Up to and including the final line, please copy every line exactly, starting from the one that contains "CN201 pin 2: GND -> DC_IN" in the material below.

Records to use section start

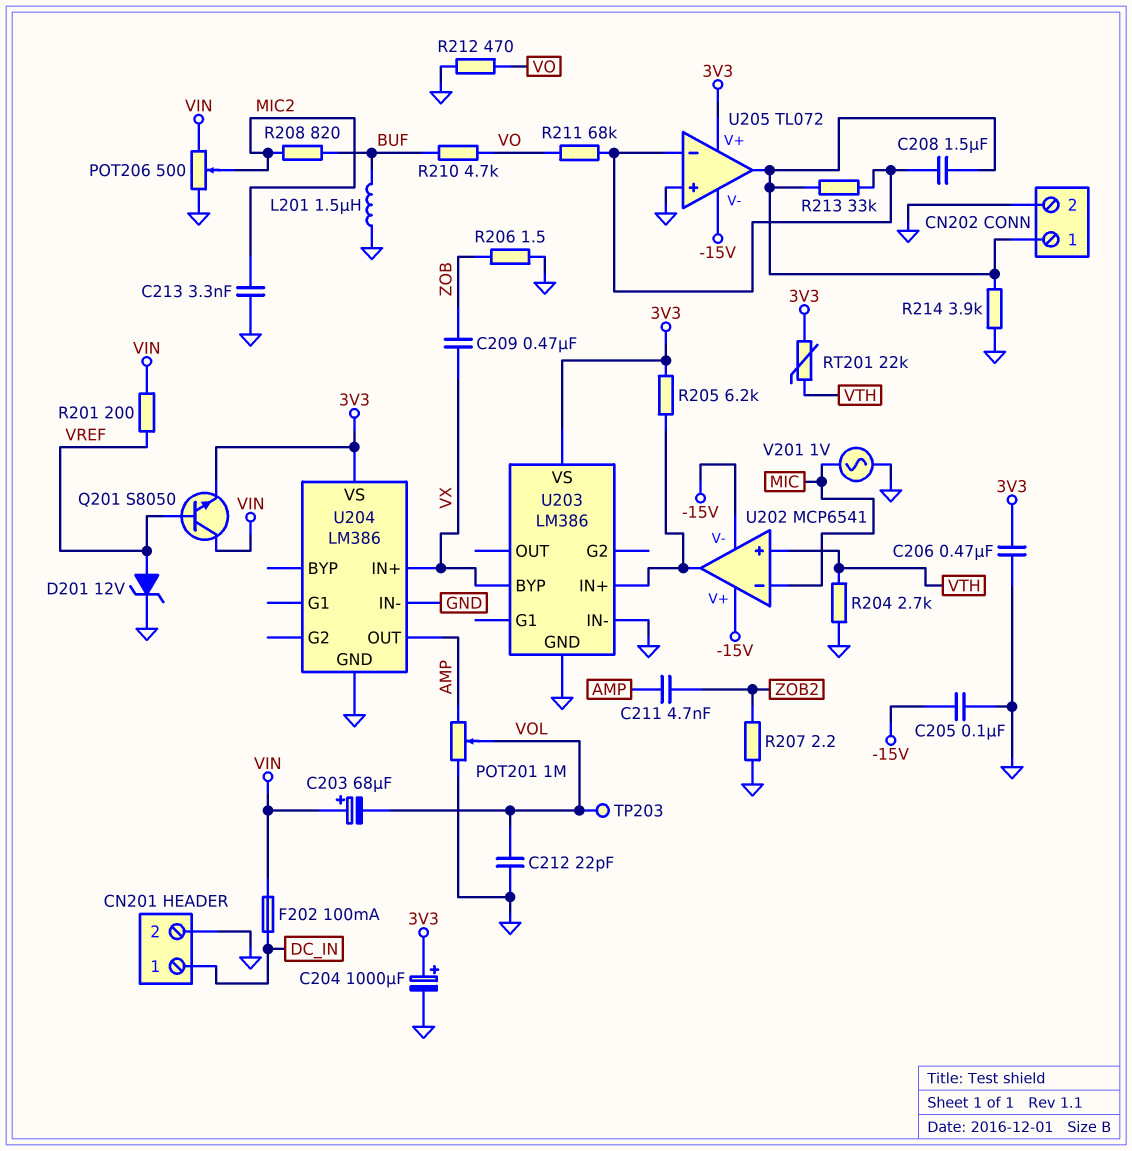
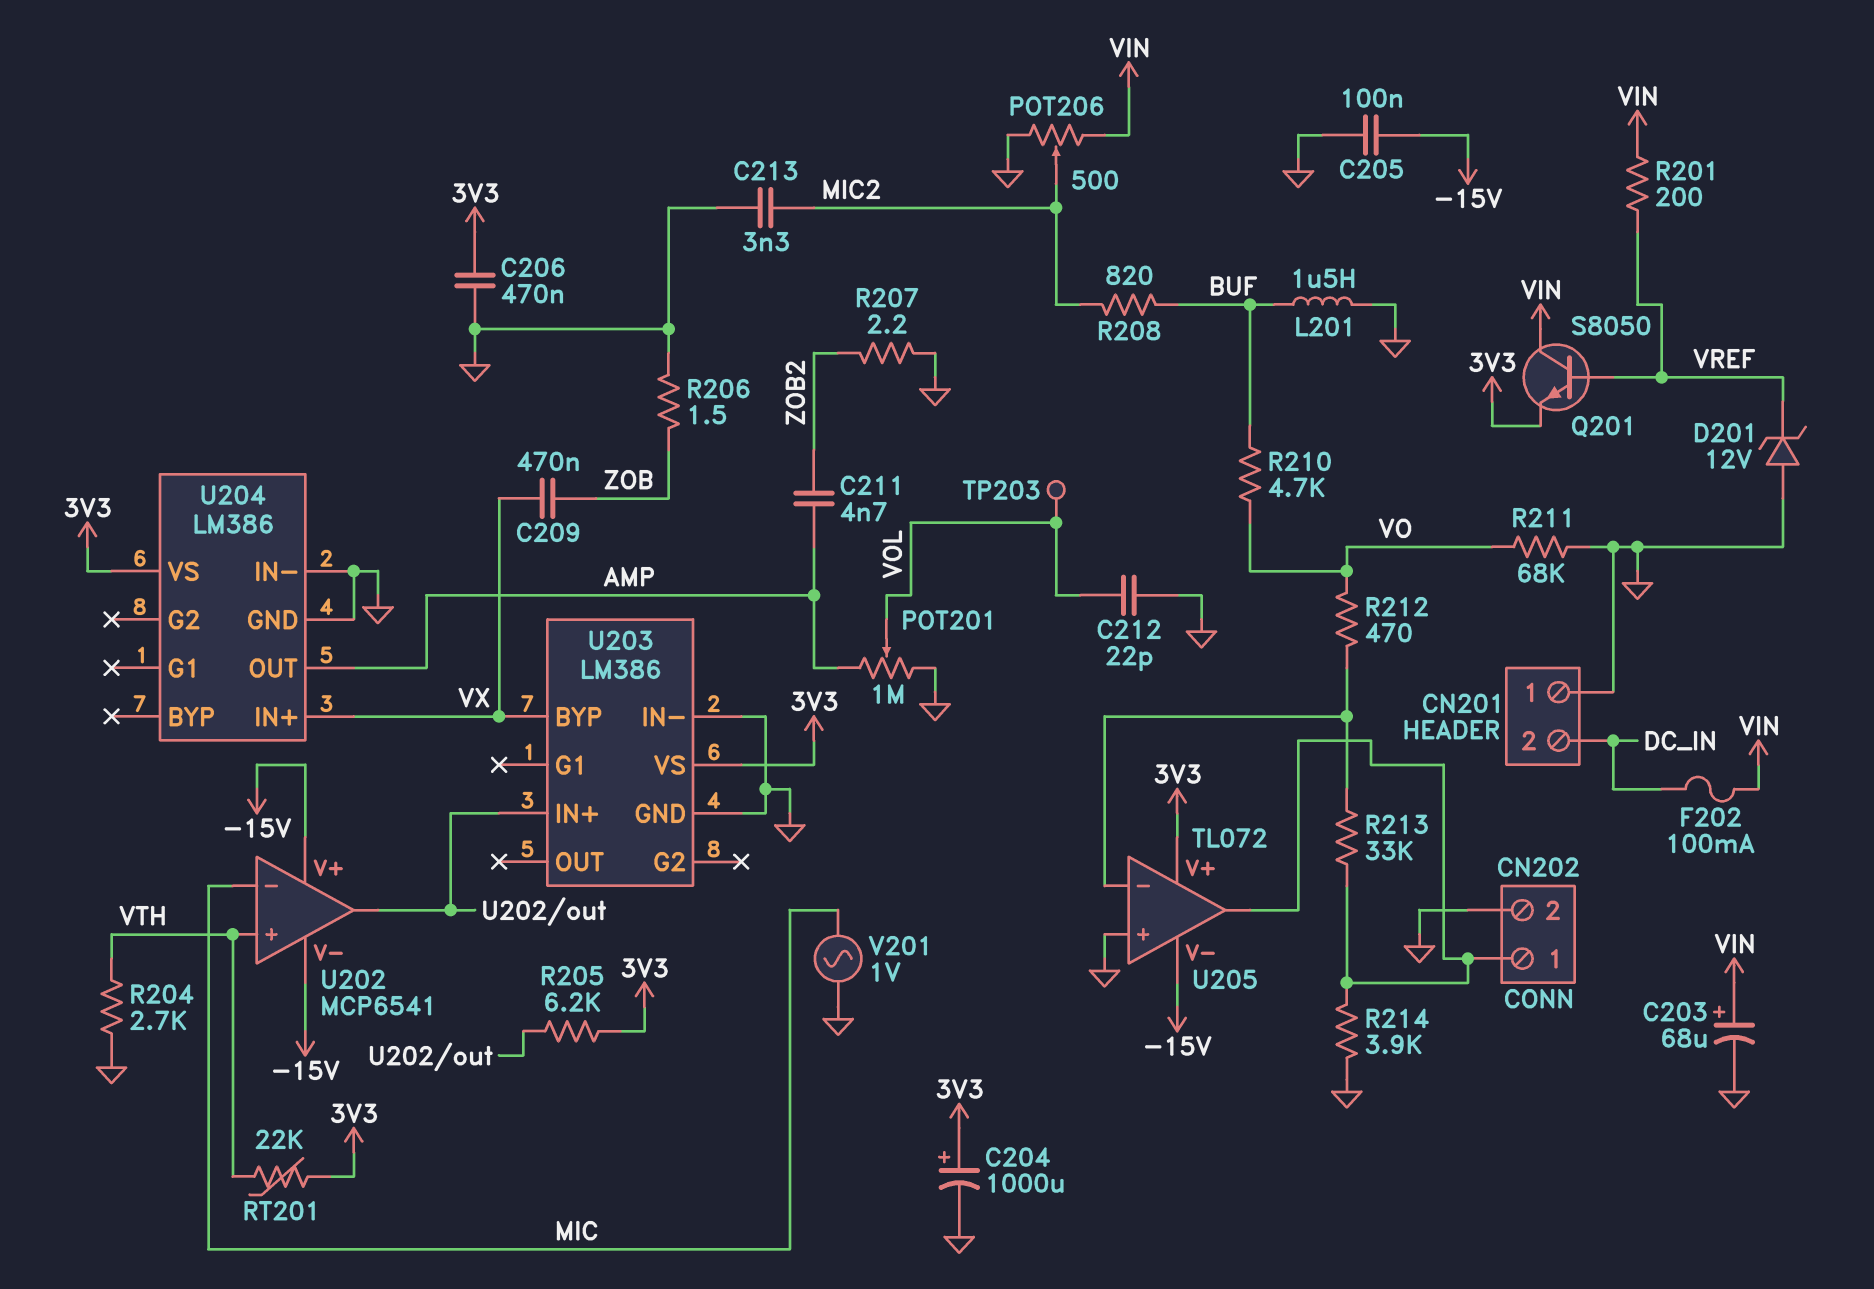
C203: 68uF (plus VIN, minus VOL) -> 68uF (plus VIN, minus GND)
C208: 1.5uF (CN202/1, U205/in-) -> none
CN201 pin 1: DC_IN -> GND
CN201 pin 2: GND -> DC_IN
D201: zener 12V (A VREF, K GND) -> zener 12V (A GND, K VREF)
R211: 68k (U205/in-, VO) -> 68k (GND, VO)
R212: 470 (GND, VO) -> 470 (U205/in-, VO)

Records to use section end

■ Task solution ■
CN201 pin 2: GND -> DC_IN
D201: zener 12V (A VREF, K GND) -> zener 12V (A GND, K VREF)
R211: 68k (U205/in-, VO) -> 68k (GND, VO)
R212: 470 (GND, VO) -> 470 (U205/in-, VO)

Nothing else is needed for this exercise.